- _Information shown_
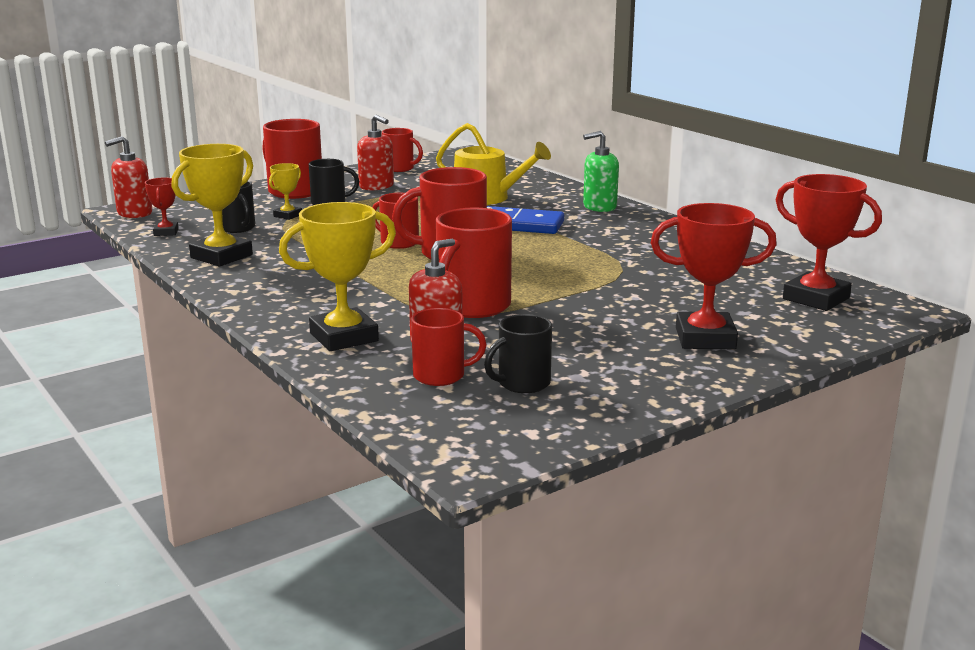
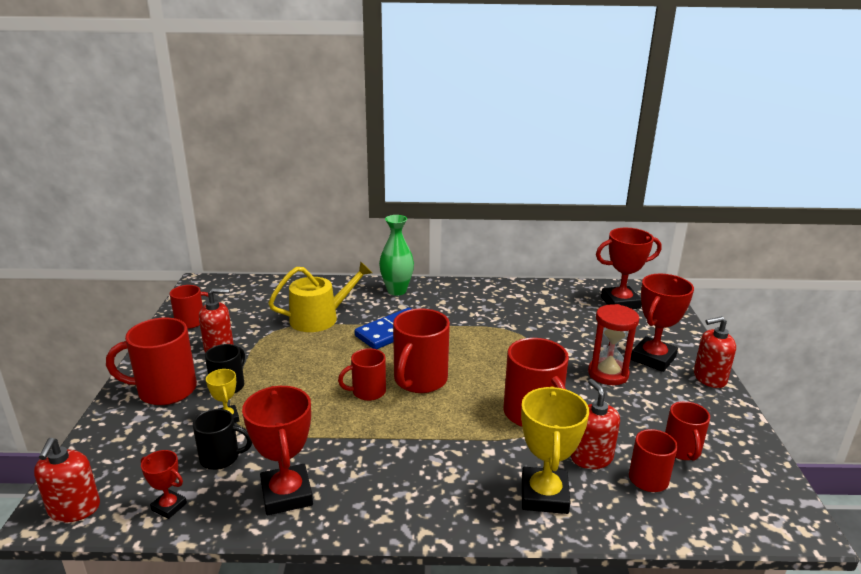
camera: 55 degrees left, 5 degrees up
(221, 256) = (287, 494): yellow trophy -> red trophy
(522, 383) = (682, 450): black mug -> red mug
(599, 207) = (396, 291): green soap dispenser -> green vase
(619, 323) = (608, 374): none -> red hourglass
(720, 375) = (709, 378): none -> red soap dispenser

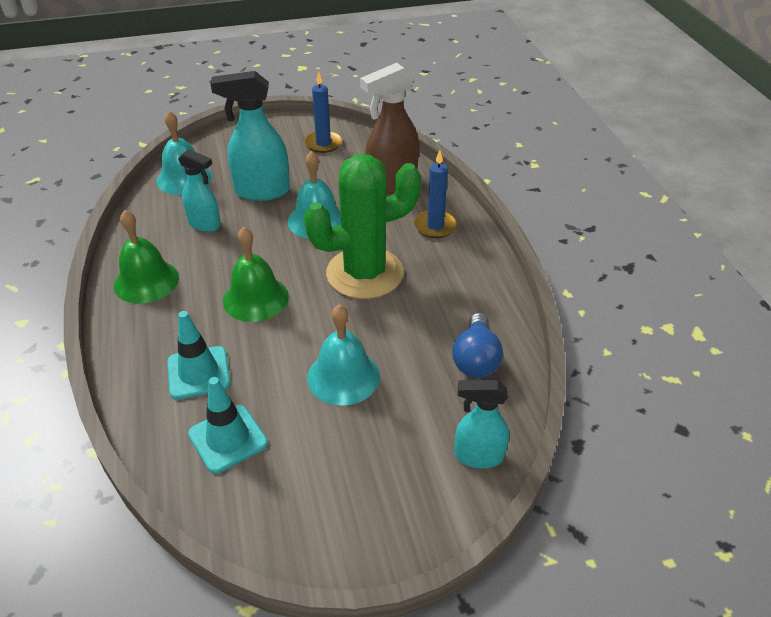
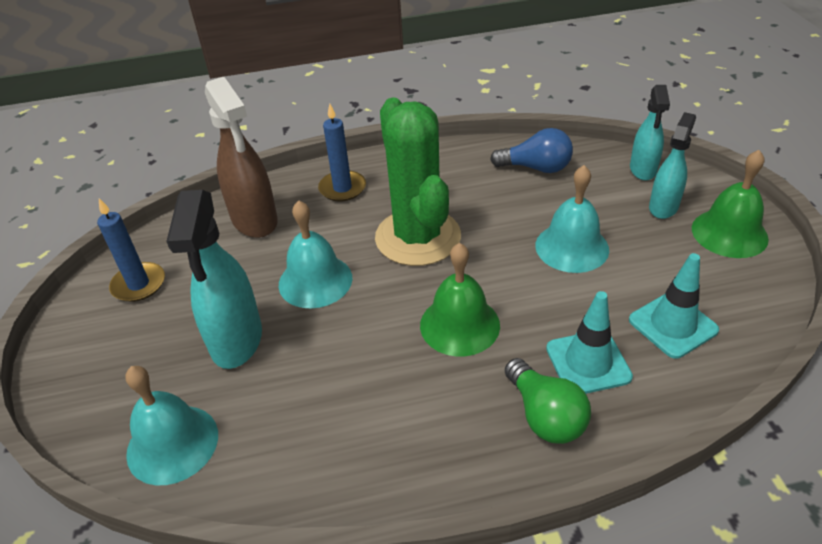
camera: 85 degrees left, 0 degrees up
(146, 281) = (425, 448): green bell -> green bell (729, 233)
(154, 342) = (545, 415): none -> green light bulb
(205, 224) = (302, 397): turquoise spray bottle -> turquoise spray bottle (663, 207)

- _Work task_
Using the data above, write out every line exactly, leaving the images behind.

- _Response to this exercise_
camera: 55 degrees left, 5 degrees up
(221, 256) = (287, 494): yellow trophy -> red trophy
(522, 383) = (682, 450): black mug -> red mug
(599, 207) = (396, 291): green soap dispenser -> green vase
(619, 323) = (608, 374): none -> red hourglass
(720, 375) = (709, 378): none -> red soap dispenser

camera: 85 degrees left, 0 degrees up
(146, 281) = (425, 448): green bell -> green bell (729, 233)
(154, 342) = (545, 415): none -> green light bulb
(205, 224) = (302, 397): turquoise spray bottle -> turquoise spray bottle (663, 207)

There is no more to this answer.